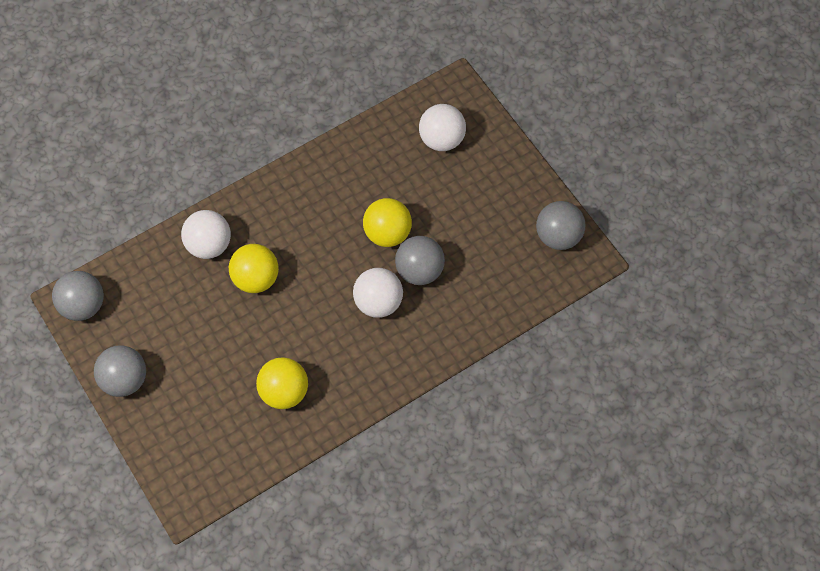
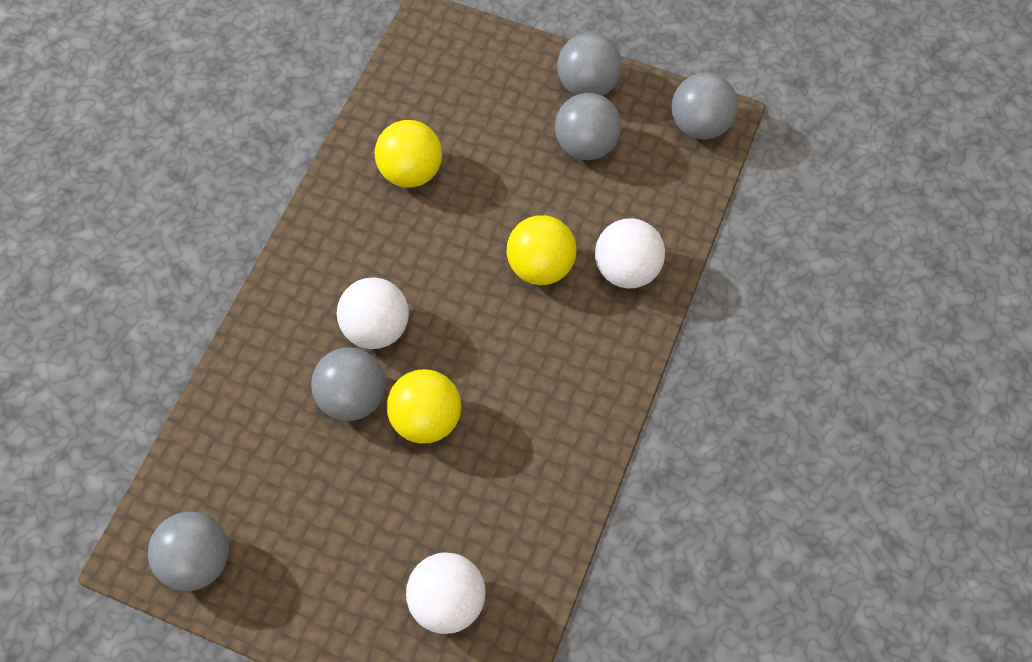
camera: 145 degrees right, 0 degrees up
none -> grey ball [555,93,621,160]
+-------+
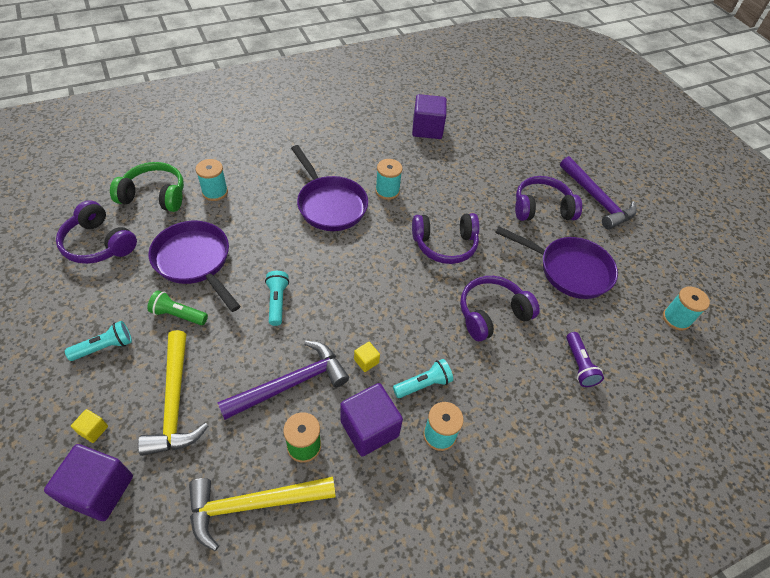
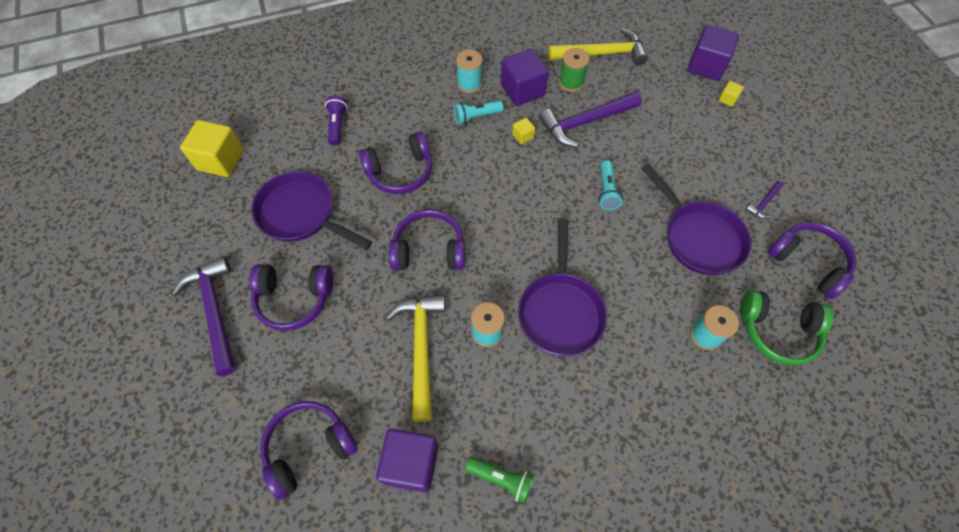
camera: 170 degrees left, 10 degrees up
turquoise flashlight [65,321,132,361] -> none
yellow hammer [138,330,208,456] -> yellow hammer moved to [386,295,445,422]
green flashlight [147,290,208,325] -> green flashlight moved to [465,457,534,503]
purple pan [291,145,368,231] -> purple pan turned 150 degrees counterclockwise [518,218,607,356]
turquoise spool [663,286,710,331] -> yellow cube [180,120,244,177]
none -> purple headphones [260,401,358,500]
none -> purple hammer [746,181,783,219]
+-------+
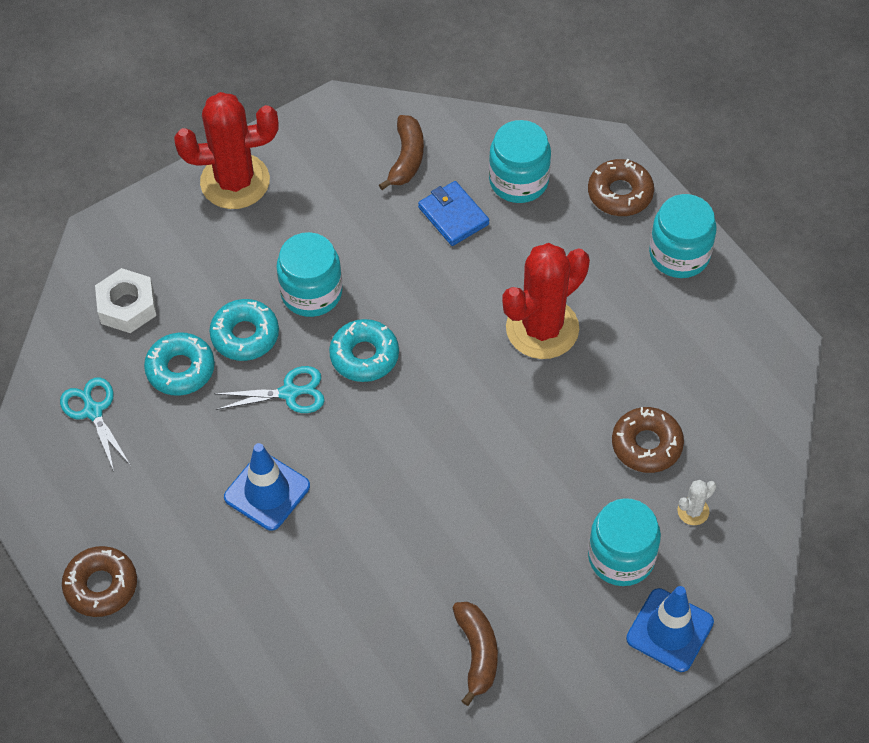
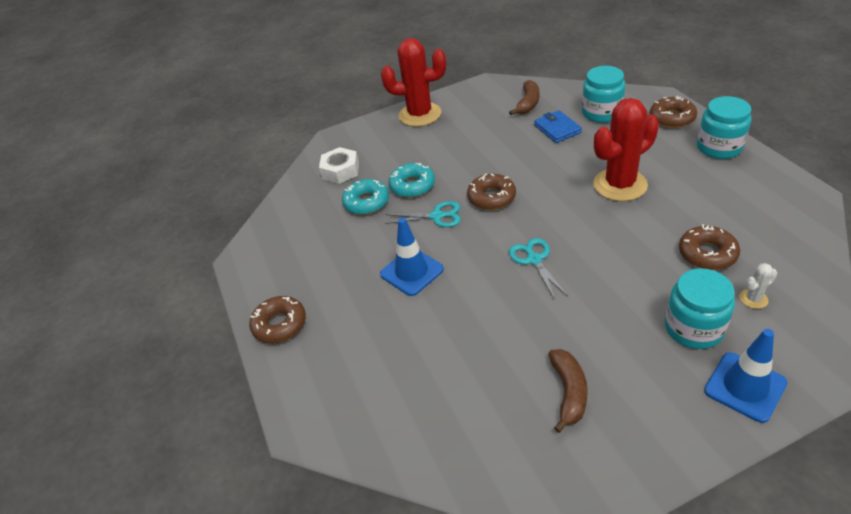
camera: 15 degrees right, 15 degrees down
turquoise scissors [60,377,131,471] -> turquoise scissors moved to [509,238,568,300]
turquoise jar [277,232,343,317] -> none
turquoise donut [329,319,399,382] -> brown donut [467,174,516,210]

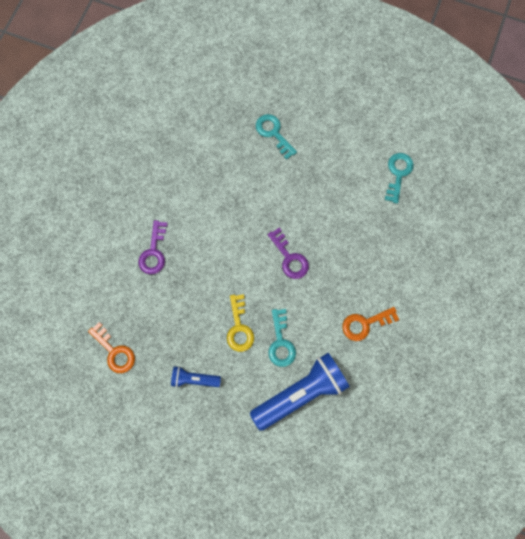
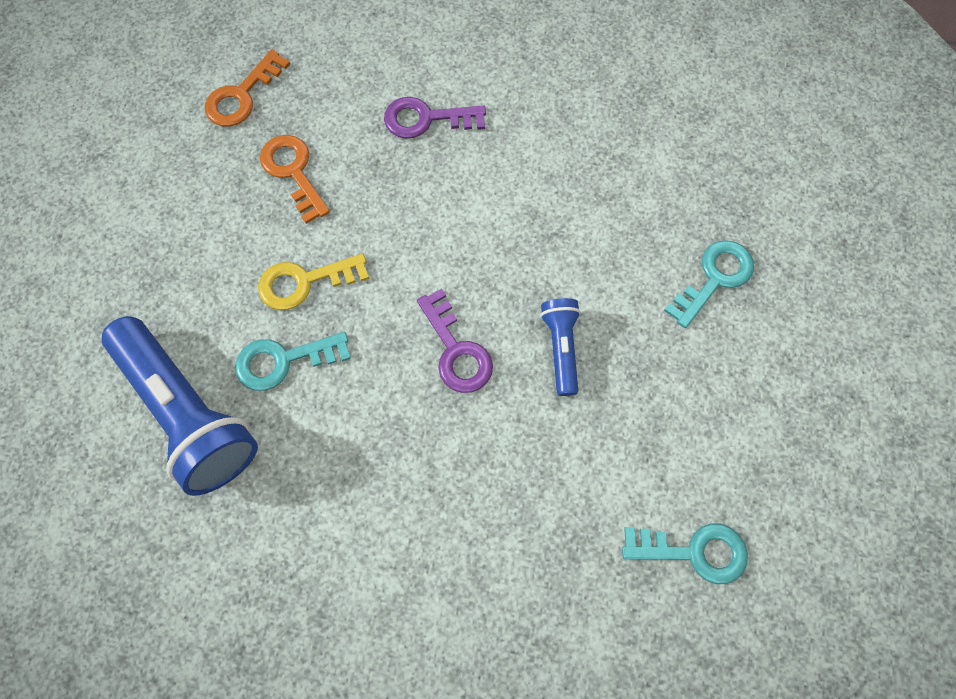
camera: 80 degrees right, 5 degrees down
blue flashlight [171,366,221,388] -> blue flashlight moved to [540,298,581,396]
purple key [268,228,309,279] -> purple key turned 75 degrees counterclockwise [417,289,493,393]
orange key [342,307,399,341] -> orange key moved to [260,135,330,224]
+-------+
▶ _What needs to be done_
In the listing above, find the line containing "camera: 145 degrees right, 0 degrees up" and the line containing "none -> grey ball [555,93,621,160]", then retype both and every line between them exactly, with nothing else.

▶ _Finished task_
camera: 145 degrees right, 0 degrees up
none -> grey ball [555,93,621,160]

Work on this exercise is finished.